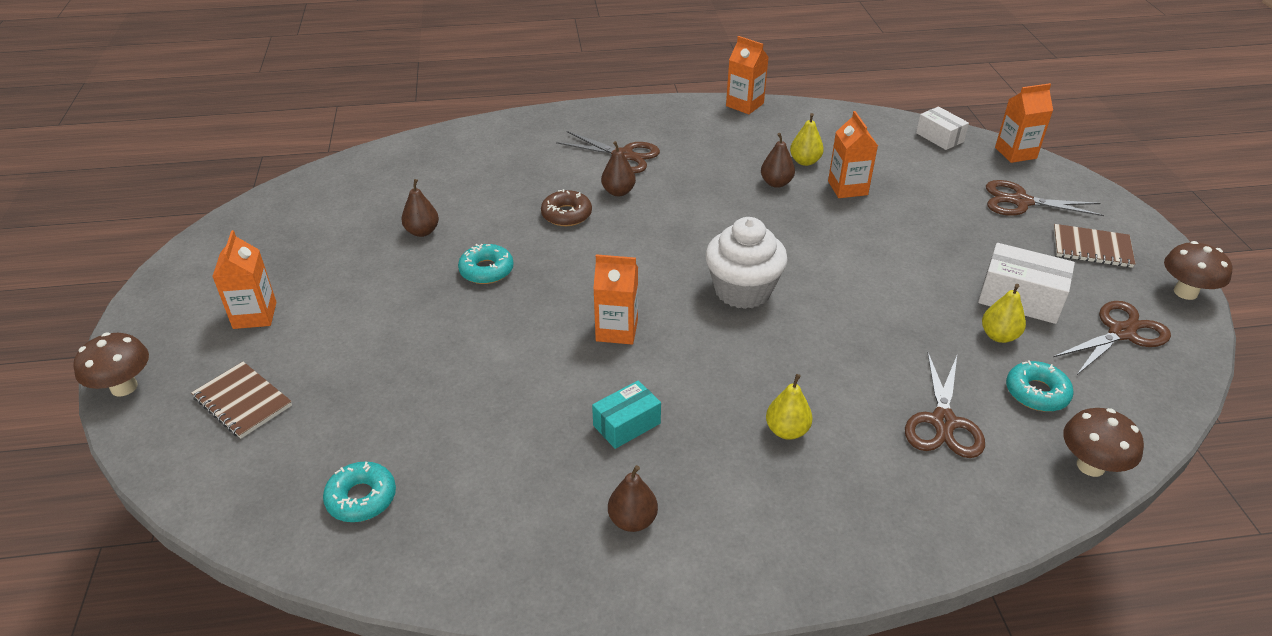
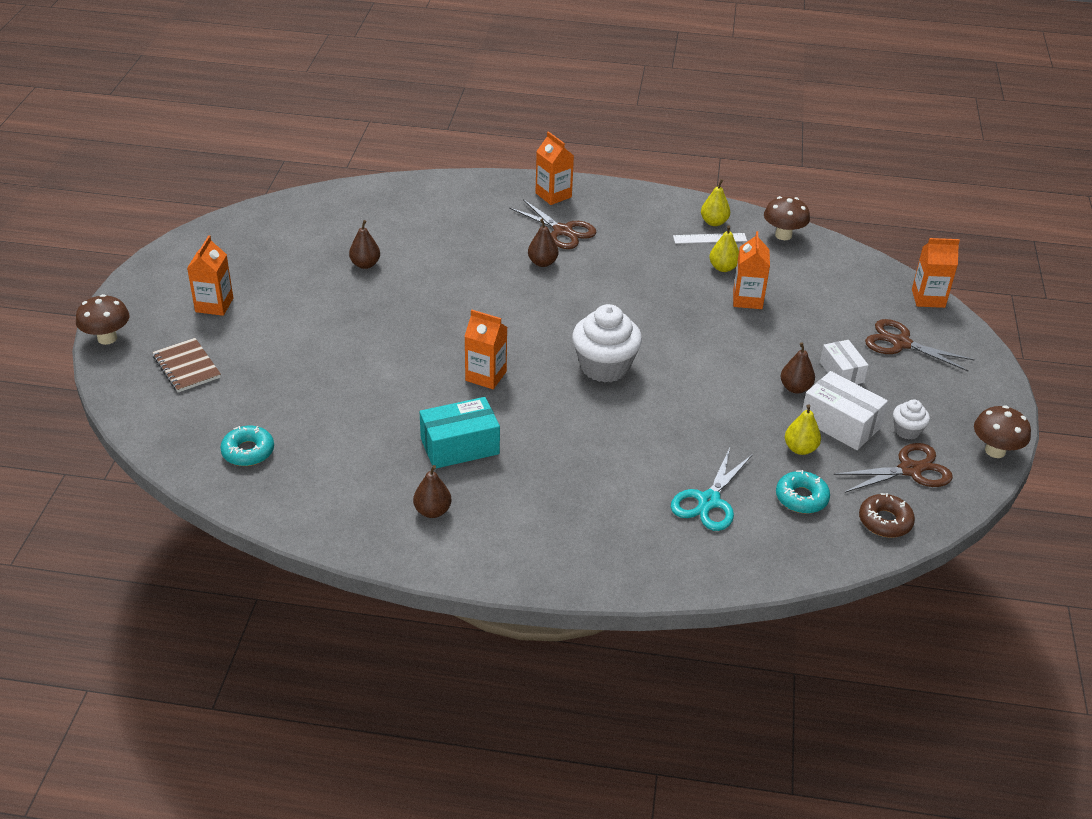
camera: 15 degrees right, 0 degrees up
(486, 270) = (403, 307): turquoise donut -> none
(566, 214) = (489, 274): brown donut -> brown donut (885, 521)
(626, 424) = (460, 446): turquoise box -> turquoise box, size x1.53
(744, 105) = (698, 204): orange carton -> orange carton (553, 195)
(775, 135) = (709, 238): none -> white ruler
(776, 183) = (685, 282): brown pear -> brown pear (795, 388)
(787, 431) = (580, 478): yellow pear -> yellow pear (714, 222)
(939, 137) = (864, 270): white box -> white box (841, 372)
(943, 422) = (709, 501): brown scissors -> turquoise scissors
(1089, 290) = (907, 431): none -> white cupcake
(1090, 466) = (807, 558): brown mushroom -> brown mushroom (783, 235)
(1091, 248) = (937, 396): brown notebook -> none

# # # #

» EXERCISE OBJECTIVE
All lines above from the one holding "(744, 105) = (698, 204): orange" to the one holding "(787, 431) = (580, 478): yellow", inclusive, are to be copied exactly; no other line is wanted.

» OUTPUT
(744, 105) = (698, 204): orange carton -> orange carton (553, 195)
(775, 135) = (709, 238): none -> white ruler
(776, 183) = (685, 282): brown pear -> brown pear (795, 388)
(787, 431) = (580, 478): yellow pear -> yellow pear (714, 222)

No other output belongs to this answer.